What is expected
Give again, word for word, each line below starting at the one that contains "blue cupcake: 2 -> 0" and ending at the one that contains "green glue stick: 4 -> 5".

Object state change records
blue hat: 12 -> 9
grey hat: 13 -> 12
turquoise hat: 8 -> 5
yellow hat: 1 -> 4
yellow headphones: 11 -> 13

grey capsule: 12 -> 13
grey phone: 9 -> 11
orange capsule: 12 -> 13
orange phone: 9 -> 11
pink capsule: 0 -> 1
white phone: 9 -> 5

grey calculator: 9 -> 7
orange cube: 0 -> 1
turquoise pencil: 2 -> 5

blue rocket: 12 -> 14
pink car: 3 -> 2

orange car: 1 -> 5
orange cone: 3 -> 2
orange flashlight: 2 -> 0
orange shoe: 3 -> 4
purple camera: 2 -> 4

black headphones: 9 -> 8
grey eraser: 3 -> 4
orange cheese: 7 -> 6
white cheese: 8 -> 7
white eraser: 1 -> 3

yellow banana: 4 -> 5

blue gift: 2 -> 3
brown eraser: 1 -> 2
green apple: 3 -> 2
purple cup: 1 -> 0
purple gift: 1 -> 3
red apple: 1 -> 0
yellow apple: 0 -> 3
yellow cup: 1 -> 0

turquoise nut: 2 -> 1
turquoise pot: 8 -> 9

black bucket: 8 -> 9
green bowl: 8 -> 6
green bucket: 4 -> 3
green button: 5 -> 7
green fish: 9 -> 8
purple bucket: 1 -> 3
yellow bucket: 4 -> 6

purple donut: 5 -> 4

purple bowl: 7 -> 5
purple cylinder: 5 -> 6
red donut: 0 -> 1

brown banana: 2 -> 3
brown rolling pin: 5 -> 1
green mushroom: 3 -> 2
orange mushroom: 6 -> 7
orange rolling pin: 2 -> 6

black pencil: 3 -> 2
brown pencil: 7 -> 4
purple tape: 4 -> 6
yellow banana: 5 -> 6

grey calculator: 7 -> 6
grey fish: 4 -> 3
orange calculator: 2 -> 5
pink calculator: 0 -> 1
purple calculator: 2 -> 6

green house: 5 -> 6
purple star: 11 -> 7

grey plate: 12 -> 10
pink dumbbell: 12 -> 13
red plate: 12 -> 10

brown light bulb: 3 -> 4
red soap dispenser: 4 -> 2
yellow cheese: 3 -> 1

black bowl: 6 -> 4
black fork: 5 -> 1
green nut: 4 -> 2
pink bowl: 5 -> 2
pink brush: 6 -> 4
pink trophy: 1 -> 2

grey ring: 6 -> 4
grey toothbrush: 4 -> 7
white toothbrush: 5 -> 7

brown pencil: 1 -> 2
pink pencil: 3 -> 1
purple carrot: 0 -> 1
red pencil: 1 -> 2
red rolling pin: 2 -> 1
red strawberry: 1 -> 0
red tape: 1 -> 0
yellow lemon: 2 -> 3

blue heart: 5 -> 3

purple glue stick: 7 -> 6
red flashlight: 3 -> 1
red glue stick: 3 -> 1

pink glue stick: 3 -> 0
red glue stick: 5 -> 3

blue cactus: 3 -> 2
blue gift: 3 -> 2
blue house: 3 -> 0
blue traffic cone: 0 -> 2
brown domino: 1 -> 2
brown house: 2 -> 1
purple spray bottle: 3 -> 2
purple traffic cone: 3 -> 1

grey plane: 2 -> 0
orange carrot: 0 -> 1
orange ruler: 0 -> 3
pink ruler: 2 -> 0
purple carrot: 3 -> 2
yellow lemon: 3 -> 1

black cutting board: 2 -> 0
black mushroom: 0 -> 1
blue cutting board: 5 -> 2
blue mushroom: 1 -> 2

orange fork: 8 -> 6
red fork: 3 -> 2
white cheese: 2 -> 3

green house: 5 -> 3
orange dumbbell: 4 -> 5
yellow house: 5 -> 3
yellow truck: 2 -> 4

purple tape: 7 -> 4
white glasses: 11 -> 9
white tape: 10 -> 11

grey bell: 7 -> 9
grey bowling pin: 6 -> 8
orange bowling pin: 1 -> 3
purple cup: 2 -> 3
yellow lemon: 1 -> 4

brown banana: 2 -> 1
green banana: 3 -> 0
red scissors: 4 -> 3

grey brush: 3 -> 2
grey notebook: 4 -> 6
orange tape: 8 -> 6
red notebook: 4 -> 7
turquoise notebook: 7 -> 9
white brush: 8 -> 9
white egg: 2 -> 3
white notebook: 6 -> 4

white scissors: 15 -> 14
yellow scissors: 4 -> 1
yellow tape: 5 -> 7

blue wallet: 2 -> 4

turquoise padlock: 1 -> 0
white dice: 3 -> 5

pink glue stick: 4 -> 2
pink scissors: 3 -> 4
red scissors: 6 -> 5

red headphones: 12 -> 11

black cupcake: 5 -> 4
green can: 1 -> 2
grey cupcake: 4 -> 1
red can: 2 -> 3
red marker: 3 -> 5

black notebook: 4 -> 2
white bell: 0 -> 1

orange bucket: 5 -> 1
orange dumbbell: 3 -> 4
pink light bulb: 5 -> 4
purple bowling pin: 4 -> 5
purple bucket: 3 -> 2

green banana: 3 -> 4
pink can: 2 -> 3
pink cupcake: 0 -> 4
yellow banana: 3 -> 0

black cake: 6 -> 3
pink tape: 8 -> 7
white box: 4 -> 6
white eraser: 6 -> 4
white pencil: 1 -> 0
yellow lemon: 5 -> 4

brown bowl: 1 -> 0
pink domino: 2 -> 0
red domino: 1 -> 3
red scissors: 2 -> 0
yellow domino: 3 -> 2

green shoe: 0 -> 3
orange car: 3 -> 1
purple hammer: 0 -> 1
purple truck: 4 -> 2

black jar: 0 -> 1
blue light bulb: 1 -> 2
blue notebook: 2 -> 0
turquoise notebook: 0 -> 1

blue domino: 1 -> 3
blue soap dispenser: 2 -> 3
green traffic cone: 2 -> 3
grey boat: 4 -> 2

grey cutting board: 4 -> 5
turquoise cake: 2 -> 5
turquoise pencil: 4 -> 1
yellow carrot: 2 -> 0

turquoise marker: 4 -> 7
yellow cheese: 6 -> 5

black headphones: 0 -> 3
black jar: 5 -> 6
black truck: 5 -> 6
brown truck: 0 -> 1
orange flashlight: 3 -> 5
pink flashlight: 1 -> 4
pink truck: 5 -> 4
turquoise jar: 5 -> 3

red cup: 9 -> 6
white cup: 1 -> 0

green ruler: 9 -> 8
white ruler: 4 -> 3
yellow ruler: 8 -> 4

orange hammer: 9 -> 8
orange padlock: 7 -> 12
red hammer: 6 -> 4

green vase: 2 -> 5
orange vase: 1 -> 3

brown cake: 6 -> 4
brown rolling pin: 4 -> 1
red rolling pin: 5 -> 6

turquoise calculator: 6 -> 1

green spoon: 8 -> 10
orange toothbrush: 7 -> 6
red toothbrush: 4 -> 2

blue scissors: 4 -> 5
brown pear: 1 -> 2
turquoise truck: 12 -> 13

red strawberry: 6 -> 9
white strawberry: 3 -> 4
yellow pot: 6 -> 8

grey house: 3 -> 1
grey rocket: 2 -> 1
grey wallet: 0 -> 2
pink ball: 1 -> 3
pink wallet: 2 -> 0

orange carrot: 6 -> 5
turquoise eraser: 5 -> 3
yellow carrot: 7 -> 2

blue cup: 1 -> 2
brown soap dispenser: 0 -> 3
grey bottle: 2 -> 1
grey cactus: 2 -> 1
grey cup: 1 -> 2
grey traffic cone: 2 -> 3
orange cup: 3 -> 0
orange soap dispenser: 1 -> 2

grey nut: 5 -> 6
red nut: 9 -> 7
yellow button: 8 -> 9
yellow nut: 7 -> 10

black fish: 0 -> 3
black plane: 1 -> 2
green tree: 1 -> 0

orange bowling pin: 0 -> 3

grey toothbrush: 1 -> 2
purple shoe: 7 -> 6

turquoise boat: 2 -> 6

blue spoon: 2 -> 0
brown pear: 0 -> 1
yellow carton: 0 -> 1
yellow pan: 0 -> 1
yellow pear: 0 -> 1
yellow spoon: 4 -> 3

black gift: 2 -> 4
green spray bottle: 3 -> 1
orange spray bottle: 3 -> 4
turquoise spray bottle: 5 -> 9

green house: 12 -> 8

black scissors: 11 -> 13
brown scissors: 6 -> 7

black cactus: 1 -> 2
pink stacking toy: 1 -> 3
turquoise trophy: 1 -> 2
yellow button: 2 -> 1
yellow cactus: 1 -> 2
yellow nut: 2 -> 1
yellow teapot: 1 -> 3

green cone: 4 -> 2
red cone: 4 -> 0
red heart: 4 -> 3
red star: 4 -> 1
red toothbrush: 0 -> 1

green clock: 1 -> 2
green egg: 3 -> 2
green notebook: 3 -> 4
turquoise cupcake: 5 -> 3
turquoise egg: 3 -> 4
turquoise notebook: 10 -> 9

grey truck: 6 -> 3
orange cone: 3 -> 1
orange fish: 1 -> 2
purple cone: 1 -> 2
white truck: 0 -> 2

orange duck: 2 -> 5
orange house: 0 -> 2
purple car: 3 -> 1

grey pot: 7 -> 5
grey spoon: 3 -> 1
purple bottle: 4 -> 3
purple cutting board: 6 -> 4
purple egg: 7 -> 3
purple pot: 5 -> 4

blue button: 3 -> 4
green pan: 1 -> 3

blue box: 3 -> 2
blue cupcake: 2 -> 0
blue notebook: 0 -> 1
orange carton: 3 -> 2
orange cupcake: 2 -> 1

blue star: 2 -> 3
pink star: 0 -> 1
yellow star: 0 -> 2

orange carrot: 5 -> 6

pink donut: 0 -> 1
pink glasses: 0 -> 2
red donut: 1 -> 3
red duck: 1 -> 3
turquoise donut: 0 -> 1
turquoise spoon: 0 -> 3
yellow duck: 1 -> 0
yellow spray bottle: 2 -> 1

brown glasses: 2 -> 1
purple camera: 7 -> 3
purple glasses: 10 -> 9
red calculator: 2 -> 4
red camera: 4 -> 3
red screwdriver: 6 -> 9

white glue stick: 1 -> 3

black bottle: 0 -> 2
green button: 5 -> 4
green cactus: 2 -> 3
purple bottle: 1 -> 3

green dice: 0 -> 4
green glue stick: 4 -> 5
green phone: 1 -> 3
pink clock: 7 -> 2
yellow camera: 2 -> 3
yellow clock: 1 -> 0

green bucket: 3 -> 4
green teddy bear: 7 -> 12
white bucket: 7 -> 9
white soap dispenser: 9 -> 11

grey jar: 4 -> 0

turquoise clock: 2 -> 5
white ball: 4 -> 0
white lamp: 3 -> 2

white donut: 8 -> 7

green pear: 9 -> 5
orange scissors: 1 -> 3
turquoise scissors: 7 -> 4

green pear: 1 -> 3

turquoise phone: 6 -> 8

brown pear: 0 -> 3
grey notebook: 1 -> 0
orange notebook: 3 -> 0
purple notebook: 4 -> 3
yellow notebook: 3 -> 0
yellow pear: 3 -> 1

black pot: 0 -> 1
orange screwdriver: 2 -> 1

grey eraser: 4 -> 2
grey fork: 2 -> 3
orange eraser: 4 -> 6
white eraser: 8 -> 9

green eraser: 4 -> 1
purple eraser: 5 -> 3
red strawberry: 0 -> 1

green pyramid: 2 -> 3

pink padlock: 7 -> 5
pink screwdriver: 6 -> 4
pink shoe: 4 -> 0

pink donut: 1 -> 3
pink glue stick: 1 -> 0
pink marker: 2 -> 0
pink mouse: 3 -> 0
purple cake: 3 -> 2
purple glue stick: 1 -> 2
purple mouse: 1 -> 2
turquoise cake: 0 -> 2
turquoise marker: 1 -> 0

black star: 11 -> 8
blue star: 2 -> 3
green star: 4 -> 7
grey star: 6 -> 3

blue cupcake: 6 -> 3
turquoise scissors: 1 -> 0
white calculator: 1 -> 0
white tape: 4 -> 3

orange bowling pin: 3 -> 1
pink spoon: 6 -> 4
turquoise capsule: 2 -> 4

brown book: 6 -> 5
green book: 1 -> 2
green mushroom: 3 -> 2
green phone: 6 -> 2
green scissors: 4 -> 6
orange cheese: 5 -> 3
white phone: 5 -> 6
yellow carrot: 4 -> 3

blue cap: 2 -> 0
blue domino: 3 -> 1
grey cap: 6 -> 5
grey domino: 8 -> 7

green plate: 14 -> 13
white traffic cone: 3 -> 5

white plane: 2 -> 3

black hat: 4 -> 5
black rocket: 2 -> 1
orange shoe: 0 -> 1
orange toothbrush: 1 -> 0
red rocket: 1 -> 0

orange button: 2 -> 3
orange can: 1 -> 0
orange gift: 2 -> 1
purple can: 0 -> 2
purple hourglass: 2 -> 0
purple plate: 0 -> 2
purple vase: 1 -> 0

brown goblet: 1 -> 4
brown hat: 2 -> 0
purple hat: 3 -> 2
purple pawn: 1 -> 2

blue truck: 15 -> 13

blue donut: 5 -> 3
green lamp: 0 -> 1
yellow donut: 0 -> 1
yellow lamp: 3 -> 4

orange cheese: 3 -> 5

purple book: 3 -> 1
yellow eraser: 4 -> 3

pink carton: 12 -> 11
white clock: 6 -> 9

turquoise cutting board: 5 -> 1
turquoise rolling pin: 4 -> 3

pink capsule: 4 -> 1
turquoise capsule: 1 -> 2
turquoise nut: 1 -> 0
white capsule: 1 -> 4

Exercise output
blue cupcake: 2 -> 0
blue notebook: 0 -> 1
orange carton: 3 -> 2
orange cupcake: 2 -> 1

blue star: 2 -> 3
pink star: 0 -> 1
yellow star: 0 -> 2

orange carrot: 5 -> 6

pink donut: 0 -> 1
pink glasses: 0 -> 2
red donut: 1 -> 3
red duck: 1 -> 3
turquoise donut: 0 -> 1
turquoise spoon: 0 -> 3
yellow duck: 1 -> 0
yellow spray bottle: 2 -> 1

brown glasses: 2 -> 1
purple camera: 7 -> 3
purple glasses: 10 -> 9
red calculator: 2 -> 4
red camera: 4 -> 3
red screwdriver: 6 -> 9

white glue stick: 1 -> 3

black bottle: 0 -> 2
green button: 5 -> 4
green cactus: 2 -> 3
purple bottle: 1 -> 3

green dice: 0 -> 4
green glue stick: 4 -> 5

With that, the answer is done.